[WHAT IS ASKED] Pull out each line of the material below that contains the string "breathe", treating uppercase and lowercase letters as distinct.

*** RECORDS FOR PROCESSING

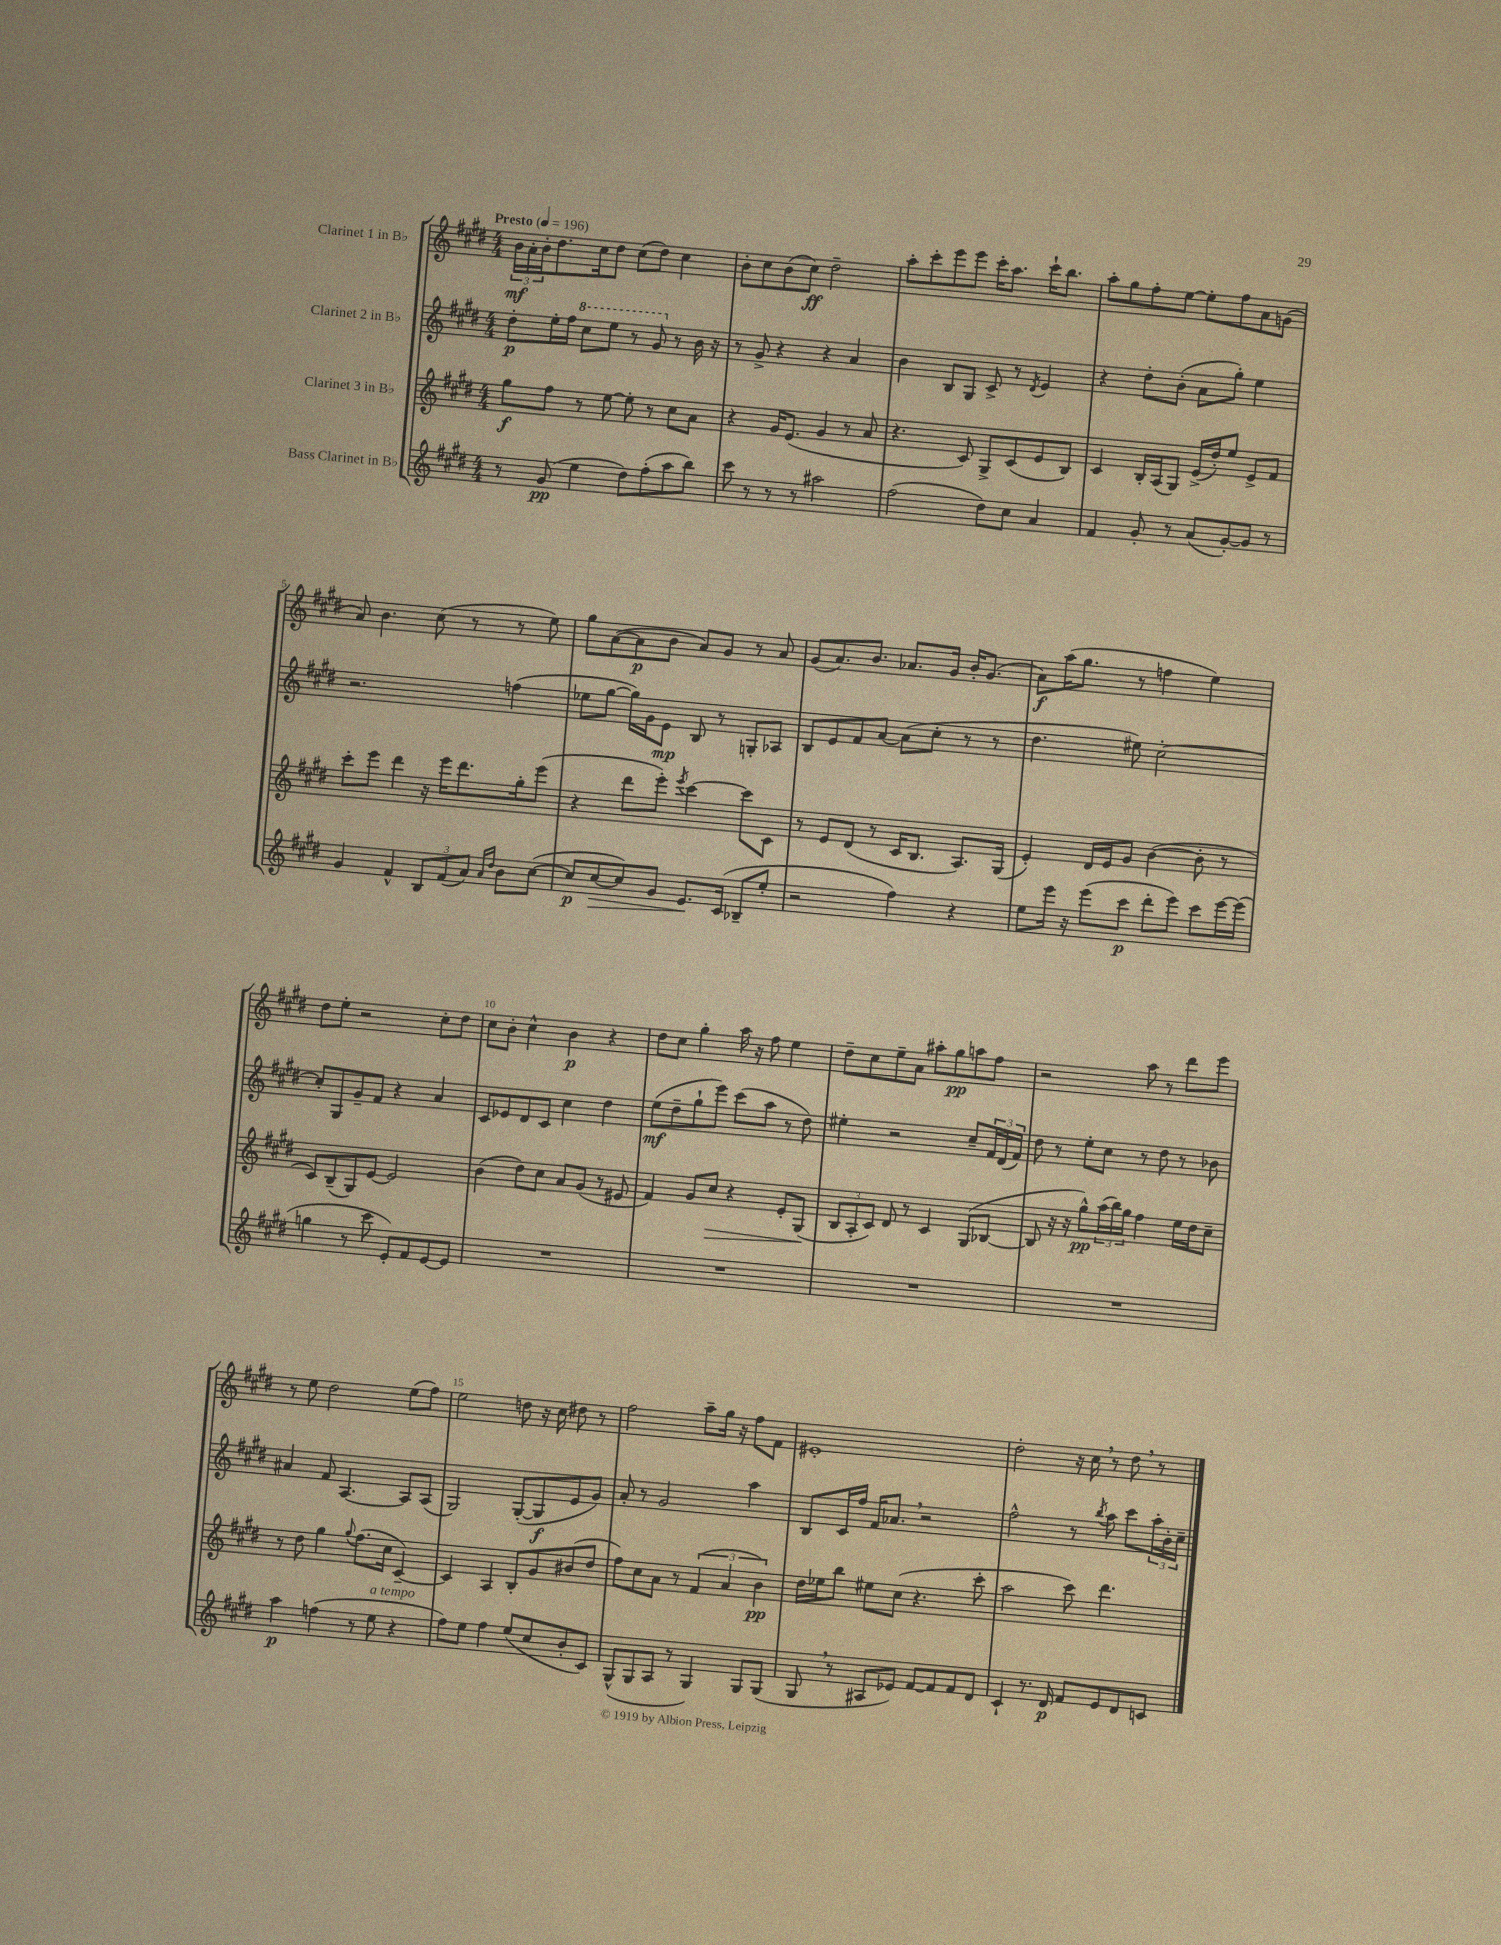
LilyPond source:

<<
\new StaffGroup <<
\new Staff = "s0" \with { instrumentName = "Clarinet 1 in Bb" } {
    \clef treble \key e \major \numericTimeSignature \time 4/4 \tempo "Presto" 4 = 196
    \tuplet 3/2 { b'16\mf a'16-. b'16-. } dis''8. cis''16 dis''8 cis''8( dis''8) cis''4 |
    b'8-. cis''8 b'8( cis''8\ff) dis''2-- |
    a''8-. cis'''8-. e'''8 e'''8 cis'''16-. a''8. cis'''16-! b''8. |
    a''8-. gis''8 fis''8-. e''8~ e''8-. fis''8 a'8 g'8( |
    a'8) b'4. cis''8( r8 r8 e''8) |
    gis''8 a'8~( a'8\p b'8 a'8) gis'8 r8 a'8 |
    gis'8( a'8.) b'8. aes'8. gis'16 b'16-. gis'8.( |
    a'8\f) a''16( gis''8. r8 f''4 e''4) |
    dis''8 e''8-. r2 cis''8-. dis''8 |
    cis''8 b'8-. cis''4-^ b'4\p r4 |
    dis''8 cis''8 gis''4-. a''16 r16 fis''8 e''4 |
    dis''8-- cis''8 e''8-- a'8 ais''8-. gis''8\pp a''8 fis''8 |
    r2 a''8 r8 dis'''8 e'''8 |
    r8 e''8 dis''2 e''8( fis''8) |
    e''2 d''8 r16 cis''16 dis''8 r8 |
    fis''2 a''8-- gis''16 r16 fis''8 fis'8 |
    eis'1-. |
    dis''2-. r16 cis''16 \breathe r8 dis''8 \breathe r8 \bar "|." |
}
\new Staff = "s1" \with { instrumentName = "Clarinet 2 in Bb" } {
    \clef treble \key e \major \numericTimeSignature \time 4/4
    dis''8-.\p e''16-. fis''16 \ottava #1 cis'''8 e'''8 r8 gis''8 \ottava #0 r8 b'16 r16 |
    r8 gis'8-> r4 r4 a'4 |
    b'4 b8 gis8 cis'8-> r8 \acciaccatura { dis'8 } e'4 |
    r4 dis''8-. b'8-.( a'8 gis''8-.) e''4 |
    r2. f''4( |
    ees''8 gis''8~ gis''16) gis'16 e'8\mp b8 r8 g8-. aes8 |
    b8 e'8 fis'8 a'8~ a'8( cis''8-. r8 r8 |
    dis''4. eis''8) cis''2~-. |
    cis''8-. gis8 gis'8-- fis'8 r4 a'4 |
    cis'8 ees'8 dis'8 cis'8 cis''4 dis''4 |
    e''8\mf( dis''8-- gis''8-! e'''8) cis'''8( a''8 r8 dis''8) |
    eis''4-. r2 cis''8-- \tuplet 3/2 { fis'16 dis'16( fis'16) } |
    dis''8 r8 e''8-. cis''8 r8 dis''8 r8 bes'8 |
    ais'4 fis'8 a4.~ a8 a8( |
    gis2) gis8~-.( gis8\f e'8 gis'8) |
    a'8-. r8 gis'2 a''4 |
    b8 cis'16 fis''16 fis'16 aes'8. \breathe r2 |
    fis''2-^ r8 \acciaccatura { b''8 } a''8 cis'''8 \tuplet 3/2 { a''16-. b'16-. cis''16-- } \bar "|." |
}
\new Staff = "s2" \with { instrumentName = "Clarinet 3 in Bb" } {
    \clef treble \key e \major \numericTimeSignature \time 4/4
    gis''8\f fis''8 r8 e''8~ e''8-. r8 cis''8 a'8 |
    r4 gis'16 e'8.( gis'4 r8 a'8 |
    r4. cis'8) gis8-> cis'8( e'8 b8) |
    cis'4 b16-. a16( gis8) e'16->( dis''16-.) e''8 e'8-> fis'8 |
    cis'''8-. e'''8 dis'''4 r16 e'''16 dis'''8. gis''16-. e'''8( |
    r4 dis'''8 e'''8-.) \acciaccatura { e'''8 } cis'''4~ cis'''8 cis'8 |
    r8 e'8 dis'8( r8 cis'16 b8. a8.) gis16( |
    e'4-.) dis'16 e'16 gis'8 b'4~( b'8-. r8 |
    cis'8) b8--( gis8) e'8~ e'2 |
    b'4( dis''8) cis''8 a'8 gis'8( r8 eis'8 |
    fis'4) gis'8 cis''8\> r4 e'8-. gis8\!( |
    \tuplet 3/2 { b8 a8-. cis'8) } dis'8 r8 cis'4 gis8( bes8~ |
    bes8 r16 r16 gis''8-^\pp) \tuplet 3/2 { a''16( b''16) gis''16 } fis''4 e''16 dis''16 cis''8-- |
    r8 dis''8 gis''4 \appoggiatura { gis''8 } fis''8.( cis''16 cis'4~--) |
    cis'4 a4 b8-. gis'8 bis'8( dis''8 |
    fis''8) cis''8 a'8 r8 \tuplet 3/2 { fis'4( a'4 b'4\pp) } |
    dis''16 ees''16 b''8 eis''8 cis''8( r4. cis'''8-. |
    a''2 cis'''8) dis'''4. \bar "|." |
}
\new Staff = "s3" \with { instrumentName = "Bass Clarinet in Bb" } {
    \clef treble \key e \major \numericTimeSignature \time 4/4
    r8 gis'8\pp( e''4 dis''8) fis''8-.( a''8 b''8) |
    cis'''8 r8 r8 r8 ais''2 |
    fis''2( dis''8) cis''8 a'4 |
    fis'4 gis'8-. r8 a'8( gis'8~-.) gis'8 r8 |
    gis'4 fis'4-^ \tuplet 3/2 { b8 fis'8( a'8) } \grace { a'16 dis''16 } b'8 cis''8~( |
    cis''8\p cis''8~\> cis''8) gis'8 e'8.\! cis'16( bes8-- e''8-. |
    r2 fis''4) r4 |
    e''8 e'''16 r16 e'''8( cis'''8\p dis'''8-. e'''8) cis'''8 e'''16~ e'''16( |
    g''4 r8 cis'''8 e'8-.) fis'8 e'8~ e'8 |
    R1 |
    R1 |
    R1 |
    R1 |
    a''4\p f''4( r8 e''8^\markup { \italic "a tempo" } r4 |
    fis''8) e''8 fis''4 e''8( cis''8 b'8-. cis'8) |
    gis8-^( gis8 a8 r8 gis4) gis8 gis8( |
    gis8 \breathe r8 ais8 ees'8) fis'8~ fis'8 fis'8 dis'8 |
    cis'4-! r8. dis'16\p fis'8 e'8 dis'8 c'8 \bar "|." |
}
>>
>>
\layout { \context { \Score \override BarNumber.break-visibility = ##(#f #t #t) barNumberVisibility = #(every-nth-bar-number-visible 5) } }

******

[EXPECTED OUTPUT]
    dis''2-. r16 cis''16 \breathe r8 dis''8 \breathe r8 \bar "|." |
    b8 cis'16 fis''16 fis'16 aes'8. \breathe r2 |
    gis8 \breathe r8 ais8 ees'8) fis'8~ fis'8 fis'8 dis'8 |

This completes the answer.